# [Input material]
--- START ---
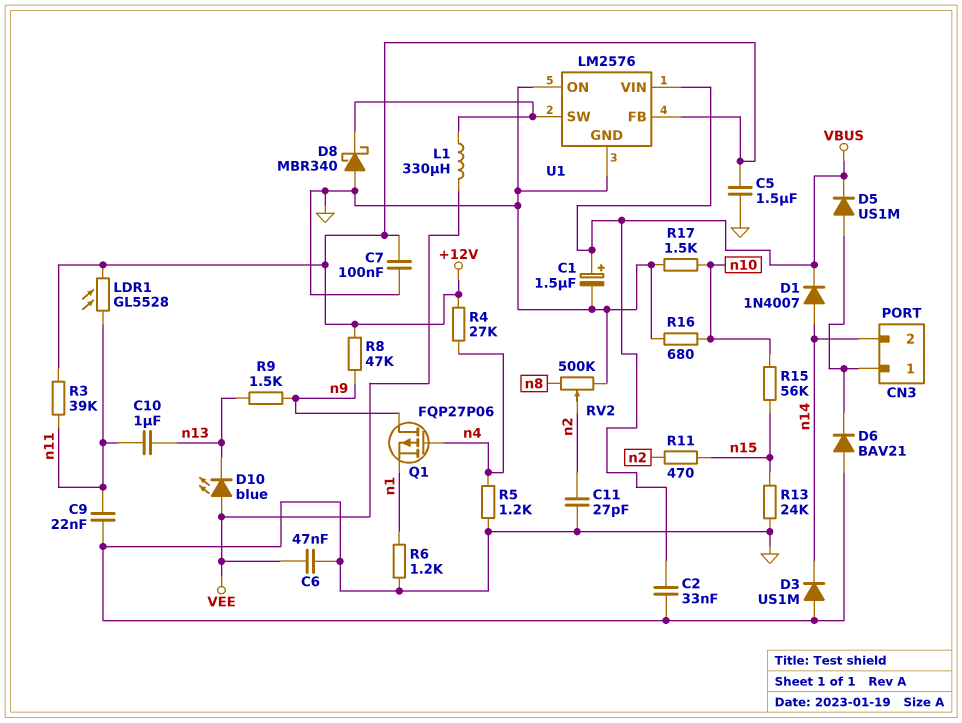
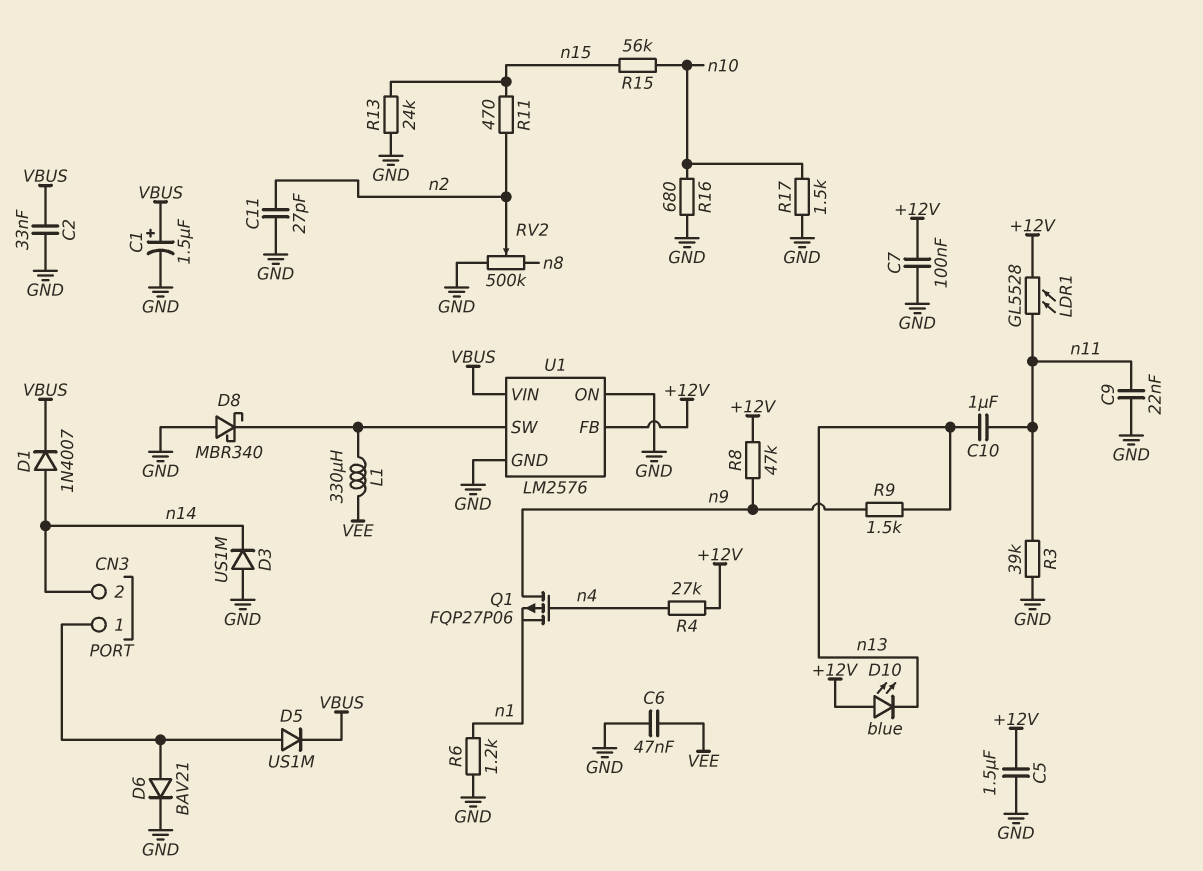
D6: diode BAV21 (A GND, K CN3/1) -> diode BAV21 (A CN3/1, K GND)
D10: LED blue (A VEE, K n13) -> LED blue (A +12V, K n13)
R3: 39k (+12V, n11) -> 39k (GND, n11)
R5: 1.2k (GND, n4) -> none

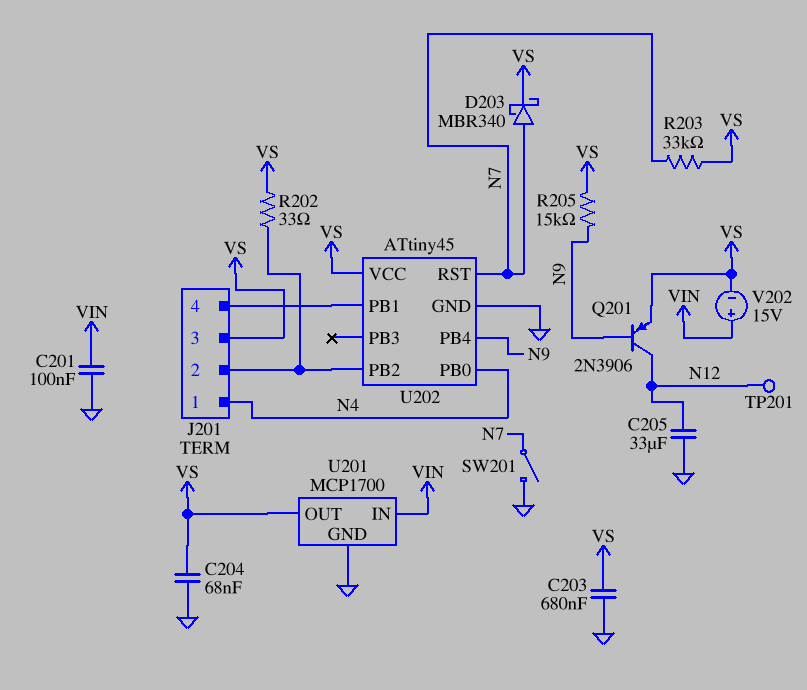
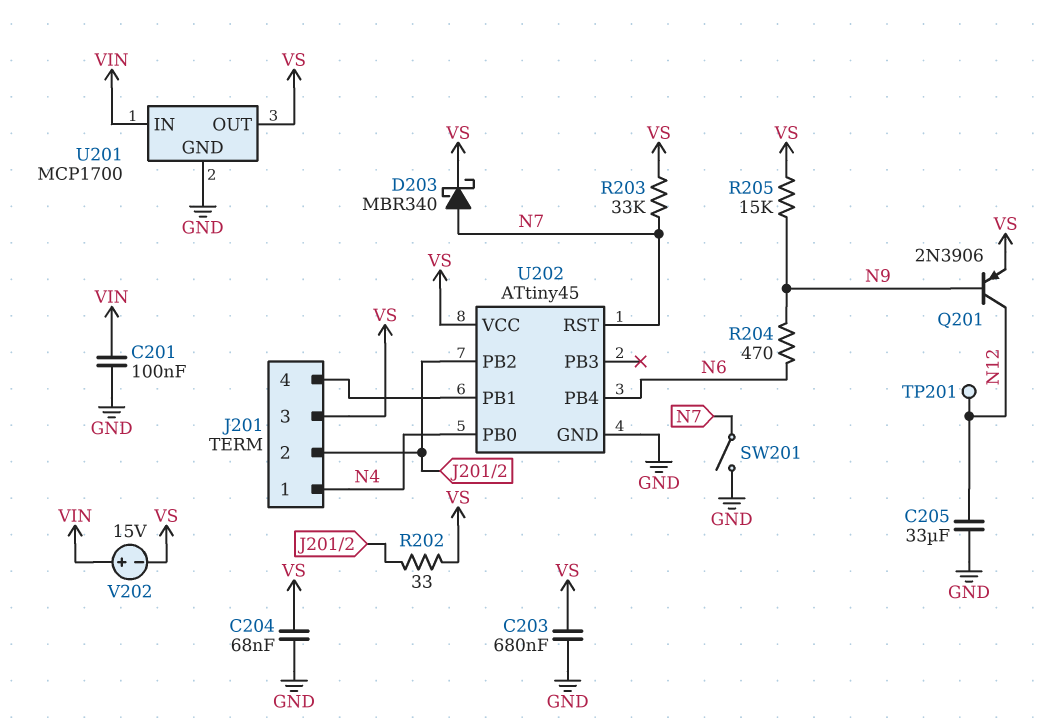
R204: none -> 470 (N6, N9)
U202 pin PB4: N9 -> N6

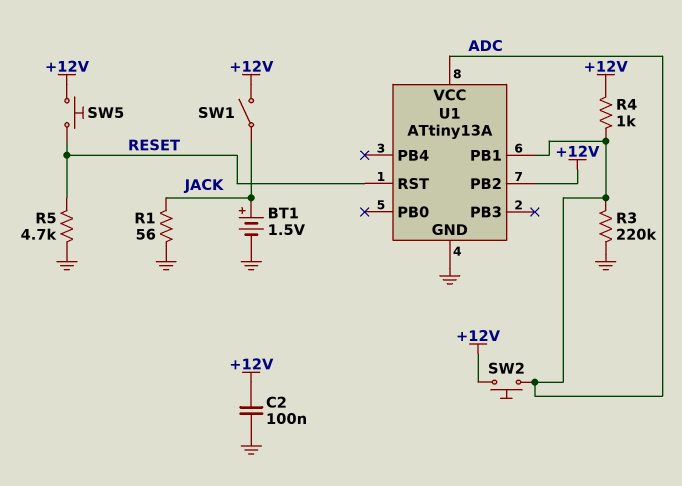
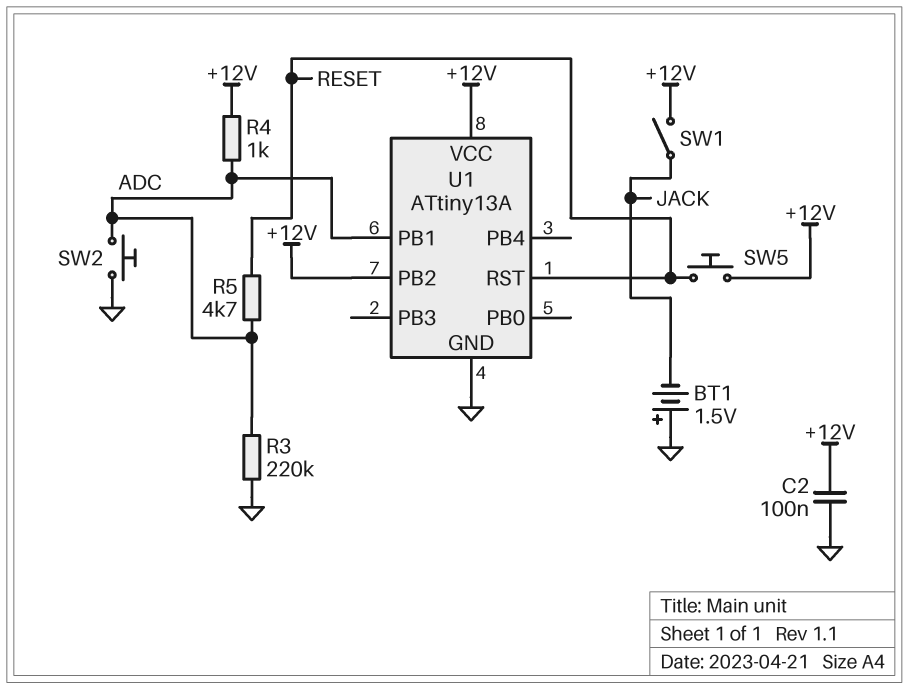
BT1: 1.5V (plus JACK, minus GND) -> 1.5V (plus GND, minus JACK)
R1: 56 (GND, JACK) -> none
R5: 4.7k (GND, RESET) -> 4.7k (ADC, RESET)
SW2: button (+12V, ADC) -> button (ADC, GND)
U1 pin VCC: ADC -> +12V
--- END ---
# [Your instructions]
With the images removed, reproduce all the material above word for word.

# [Result below]
D6: diode BAV21 (A GND, K CN3/1) -> diode BAV21 (A CN3/1, K GND)
D10: LED blue (A VEE, K n13) -> LED blue (A +12V, K n13)
R3: 39k (+12V, n11) -> 39k (GND, n11)
R5: 1.2k (GND, n4) -> none

R204: none -> 470 (N6, N9)
U202 pin PB4: N9 -> N6

BT1: 1.5V (plus JACK, minus GND) -> 1.5V (plus GND, minus JACK)
R1: 56 (GND, JACK) -> none
R5: 4.7k (GND, RESET) -> 4.7k (ADC, RESET)
SW2: button (+12V, ADC) -> button (ADC, GND)
U1 pin VCC: ADC -> +12V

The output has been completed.